*EXERCISE DATA*:
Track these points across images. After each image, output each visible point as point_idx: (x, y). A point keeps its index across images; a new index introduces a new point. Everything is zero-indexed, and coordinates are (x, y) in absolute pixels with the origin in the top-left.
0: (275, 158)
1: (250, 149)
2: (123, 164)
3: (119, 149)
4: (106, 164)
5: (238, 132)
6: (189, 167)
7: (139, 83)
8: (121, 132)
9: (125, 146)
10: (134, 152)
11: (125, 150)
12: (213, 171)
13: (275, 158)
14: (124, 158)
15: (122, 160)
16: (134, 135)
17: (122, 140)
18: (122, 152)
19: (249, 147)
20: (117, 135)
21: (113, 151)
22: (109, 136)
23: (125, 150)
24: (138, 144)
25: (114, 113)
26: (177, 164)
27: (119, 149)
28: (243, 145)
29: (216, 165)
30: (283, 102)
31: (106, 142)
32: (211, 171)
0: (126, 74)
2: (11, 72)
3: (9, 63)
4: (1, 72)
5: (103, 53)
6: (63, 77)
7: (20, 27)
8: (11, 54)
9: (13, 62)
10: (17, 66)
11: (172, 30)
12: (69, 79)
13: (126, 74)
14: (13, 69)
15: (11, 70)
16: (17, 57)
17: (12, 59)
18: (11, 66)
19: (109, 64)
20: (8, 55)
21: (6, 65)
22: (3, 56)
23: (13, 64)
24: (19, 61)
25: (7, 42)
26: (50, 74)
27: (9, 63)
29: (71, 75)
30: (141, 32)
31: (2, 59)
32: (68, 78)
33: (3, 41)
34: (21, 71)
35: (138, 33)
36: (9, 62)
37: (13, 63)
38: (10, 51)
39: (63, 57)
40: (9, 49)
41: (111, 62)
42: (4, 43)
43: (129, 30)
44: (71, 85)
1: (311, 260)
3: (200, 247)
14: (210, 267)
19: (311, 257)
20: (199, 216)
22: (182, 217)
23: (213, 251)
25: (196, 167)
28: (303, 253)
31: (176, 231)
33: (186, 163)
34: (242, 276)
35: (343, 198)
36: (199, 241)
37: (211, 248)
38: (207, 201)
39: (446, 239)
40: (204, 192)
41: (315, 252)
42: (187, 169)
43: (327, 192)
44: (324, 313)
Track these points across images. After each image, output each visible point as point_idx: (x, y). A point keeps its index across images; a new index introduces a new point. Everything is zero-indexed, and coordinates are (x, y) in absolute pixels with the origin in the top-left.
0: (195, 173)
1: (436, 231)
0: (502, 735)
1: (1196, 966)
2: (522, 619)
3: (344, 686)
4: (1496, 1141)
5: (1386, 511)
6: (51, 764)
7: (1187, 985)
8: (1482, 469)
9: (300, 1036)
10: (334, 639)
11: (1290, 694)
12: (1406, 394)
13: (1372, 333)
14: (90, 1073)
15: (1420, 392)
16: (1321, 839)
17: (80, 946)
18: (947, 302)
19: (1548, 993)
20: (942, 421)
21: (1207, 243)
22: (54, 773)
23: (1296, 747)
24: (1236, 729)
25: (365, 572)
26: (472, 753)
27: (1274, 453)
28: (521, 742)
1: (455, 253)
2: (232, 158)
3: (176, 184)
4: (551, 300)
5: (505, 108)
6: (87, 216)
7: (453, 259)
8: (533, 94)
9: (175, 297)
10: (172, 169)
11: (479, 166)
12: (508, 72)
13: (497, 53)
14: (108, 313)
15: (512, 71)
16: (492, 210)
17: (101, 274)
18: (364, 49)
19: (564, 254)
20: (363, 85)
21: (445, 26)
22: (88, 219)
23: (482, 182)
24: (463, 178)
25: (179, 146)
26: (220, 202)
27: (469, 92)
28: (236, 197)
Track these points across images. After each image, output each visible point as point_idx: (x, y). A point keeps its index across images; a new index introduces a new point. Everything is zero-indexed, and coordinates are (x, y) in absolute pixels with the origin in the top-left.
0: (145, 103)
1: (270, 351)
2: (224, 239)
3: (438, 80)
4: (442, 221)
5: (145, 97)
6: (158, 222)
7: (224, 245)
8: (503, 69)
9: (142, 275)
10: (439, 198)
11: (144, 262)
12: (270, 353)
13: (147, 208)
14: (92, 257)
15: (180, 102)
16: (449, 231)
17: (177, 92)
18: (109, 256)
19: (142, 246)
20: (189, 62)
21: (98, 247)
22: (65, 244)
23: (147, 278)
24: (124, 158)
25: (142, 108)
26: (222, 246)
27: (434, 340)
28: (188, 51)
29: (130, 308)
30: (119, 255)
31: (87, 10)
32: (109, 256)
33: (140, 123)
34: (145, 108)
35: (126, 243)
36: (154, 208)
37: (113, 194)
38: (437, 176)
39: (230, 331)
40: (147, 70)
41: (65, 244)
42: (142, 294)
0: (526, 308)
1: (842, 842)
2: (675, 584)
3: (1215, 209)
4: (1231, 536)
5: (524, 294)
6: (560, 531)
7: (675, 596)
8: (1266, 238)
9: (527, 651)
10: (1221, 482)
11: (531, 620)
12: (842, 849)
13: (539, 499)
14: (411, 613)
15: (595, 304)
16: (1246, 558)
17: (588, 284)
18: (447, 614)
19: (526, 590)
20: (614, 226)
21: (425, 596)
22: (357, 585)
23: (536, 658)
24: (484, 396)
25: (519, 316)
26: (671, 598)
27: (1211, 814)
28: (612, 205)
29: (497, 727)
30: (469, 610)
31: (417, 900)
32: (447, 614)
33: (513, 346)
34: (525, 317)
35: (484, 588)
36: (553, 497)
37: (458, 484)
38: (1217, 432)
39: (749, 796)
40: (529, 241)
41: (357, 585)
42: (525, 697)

*PROMPT*: Rewrite every line of the data above as a numbered list, leaving out any blank lines.

*EXPECTED ANSWER*:
1. Track these points across images. After each image, output each visible point as point_idx: (x, y). A point keeps its index across images; a new index introduces a new point. Everything is zero-indexed, and coordinates are (x, y) in absolute pixels with the origin in the top-left.
2. 0: (275, 158)
3. 1: (250, 149)
4. 2: (123, 164)
5. 3: (119, 149)
6. 4: (106, 164)
7. 5: (238, 132)
8. 6: (189, 167)
9. 7: (139, 83)
10. 8: (121, 132)
11. 9: (125, 146)
12. 10: (134, 152)
13. 11: (125, 150)
14. 12: (213, 171)
15. 13: (275, 158)
16. 14: (124, 158)
17. 15: (122, 160)
18. 16: (134, 135)
19. 17: (122, 140)
20. 18: (122, 152)
21. 19: (249, 147)
22. 20: (117, 135)
23. 21: (113, 151)
24. 22: (109, 136)
25. 23: (125, 150)
26. 24: (138, 144)
27. 25: (114, 113)
28. 26: (177, 164)
29. 27: (119, 149)
30. 28: (243, 145)
31. 29: (216, 165)
32. 30: (283, 102)
33. 31: (106, 142)
34. 32: (211, 171)
35. 0: (126, 74)
36. 2: (11, 72)
37. 3: (9, 63)
38. 4: (1, 72)
39. 5: (103, 53)
40. 6: (63, 77)
41. 7: (20, 27)
42. 8: (11, 54)
43. 9: (13, 62)
44. 10: (17, 66)
45. 11: (172, 30)
46. 12: (69, 79)
47. 13: (126, 74)
48. 14: (13, 69)
49. 15: (11, 70)
50. 16: (17, 57)
51. 17: (12, 59)
52. 18: (11, 66)
53. 19: (109, 64)
54. 20: (8, 55)
55. 21: (6, 65)
56. 22: (3, 56)
57. 23: (13, 64)
58. 24: (19, 61)
59. 25: (7, 42)
60. 26: (50, 74)
61. 27: (9, 63)
62. 29: (71, 75)
63. 30: (141, 32)
64. 31: (2, 59)
65. 32: (68, 78)
66. 33: (3, 41)
67. 34: (21, 71)
68. 35: (138, 33)
69. 36: (9, 62)
70. 37: (13, 63)
71. 38: (10, 51)
72. 39: (63, 57)
73. 40: (9, 49)
74. 41: (111, 62)
75. 42: (4, 43)
76. 43: (129, 30)
77. 44: (71, 85)
78. 1: (311, 260)
79. 3: (200, 247)
80. 14: (210, 267)
81. 19: (311, 257)
82. 20: (199, 216)
83. 22: (182, 217)
84. 23: (213, 251)
85. 25: (196, 167)
86. 28: (303, 253)
87. 31: (176, 231)
88. 33: (186, 163)
89. 34: (242, 276)
90. 35: (343, 198)
91. 36: (199, 241)
92. 37: (211, 248)
93. 38: (207, 201)
94. 39: (446, 239)
95. 40: (204, 192)
96. 41: (315, 252)
97. 42: (187, 169)
98. 43: (327, 192)
99. 44: (324, 313)
100. Track these points across images. After each image, output each visible point as point_idx: (x, y). A point keeps its index across images; a new index introduces a new point. Everything is zero-indexed, and coordinates are (x, y) in absolute pixels with the origin in the top-left.
101. 0: (195, 173)
102. 1: (436, 231)
103. 0: (502, 735)
104. 1: (1196, 966)
105. 2: (522, 619)
106. 3: (344, 686)
107. 4: (1496, 1141)
108. 5: (1386, 511)
109. 6: (51, 764)
110. 7: (1187, 985)
111. 8: (1482, 469)
112. 9: (300, 1036)
113. 10: (334, 639)
114. 11: (1290, 694)
115. 12: (1406, 394)
116. 13: (1372, 333)
117. 14: (90, 1073)
118. 15: (1420, 392)
119. 16: (1321, 839)
120. 17: (80, 946)
121. 18: (947, 302)
122. 19: (1548, 993)
123. 20: (942, 421)
124. 21: (1207, 243)
125. 22: (54, 773)
126. 23: (1296, 747)
127. 24: (1236, 729)
128. 25: (365, 572)
129. 26: (472, 753)
130. 27: (1274, 453)
131. 28: (521, 742)
132. 1: (455, 253)
133. 2: (232, 158)
134. 3: (176, 184)
135. 4: (551, 300)
136. 5: (505, 108)
137. 6: (87, 216)
138. 7: (453, 259)
139. 8: (533, 94)
140. 9: (175, 297)
141. 10: (172, 169)
142. 11: (479, 166)
143. 12: (508, 72)
144. 13: (497, 53)
145. 14: (108, 313)
146. 15: (512, 71)
147. 16: (492, 210)
148. 17: (101, 274)
149. 18: (364, 49)
150. 19: (564, 254)
151. 20: (363, 85)
152. 21: (445, 26)
153. 22: (88, 219)
154. 23: (482, 182)
155. 24: (463, 178)
156. 25: (179, 146)
157. 26: (220, 202)
158. 27: (469, 92)
159. 28: (236, 197)
160. Track these points across images. After each image, output each visible point as point_idx: (x, y). A point keeps its index across images; a new index introduces a new point. Everything is zero-indexed, and coordinates are (x, y) in absolute pixels with the origin in the top-left.
161. 0: (145, 103)
162. 1: (270, 351)
163. 2: (224, 239)
164. 3: (438, 80)
165. 4: (442, 221)
166. 5: (145, 97)
167. 6: (158, 222)
168. 7: (224, 245)
169. 8: (503, 69)
170. 9: (142, 275)
171. 10: (439, 198)
172. 11: (144, 262)
173. 12: (270, 353)
174. 13: (147, 208)
175. 14: (92, 257)
176. 15: (180, 102)
177. 16: (449, 231)
178. 17: (177, 92)
179. 18: (109, 256)
180. 19: (142, 246)
181. 20: (189, 62)
182. 21: (98, 247)
183. 22: (65, 244)
184. 23: (147, 278)
185. 24: (124, 158)
186. 25: (142, 108)
187. 26: (222, 246)
188. 27: (434, 340)
189. 28: (188, 51)
190. 29: (130, 308)
191. 30: (119, 255)
192. 31: (87, 10)
193. 32: (109, 256)
194. 33: (140, 123)
195. 34: (145, 108)
196. 35: (126, 243)
197. 36: (154, 208)
198. 37: (113, 194)
199. 38: (437, 176)
200. 39: (230, 331)
201. 40: (147, 70)
202. 41: (65, 244)
203. 42: (142, 294)
204. 0: (526, 308)
205. 1: (842, 842)
206. 2: (675, 584)
207. 3: (1215, 209)
208. 4: (1231, 536)
209. 5: (524, 294)
210. 6: (560, 531)
211. 7: (675, 596)
212. 8: (1266, 238)
213. 9: (527, 651)
214. 10: (1221, 482)
215. 11: (531, 620)
216. 12: (842, 849)
217. 13: (539, 499)
218. 14: (411, 613)
219. 15: (595, 304)
220. 16: (1246, 558)
221. 17: (588, 284)
222. 18: (447, 614)
223. 19: (526, 590)
224. 20: (614, 226)
225. 21: (425, 596)
226. 22: (357, 585)
227. 23: (536, 658)
228. 24: (484, 396)
229. 25: (519, 316)
230. 26: (671, 598)
231. 27: (1211, 814)
232. 28: (612, 205)
233. 29: (497, 727)
234. 30: (469, 610)
235. 31: (417, 900)
236. 32: (447, 614)
237. 33: (513, 346)
238. 34: (525, 317)
239. 35: (484, 588)
240. 36: (553, 497)
241. 37: (458, 484)
242. 38: (1217, 432)
243. 39: (749, 796)
244. 40: (529, 241)
245. 41: (357, 585)
246. 42: (525, 697)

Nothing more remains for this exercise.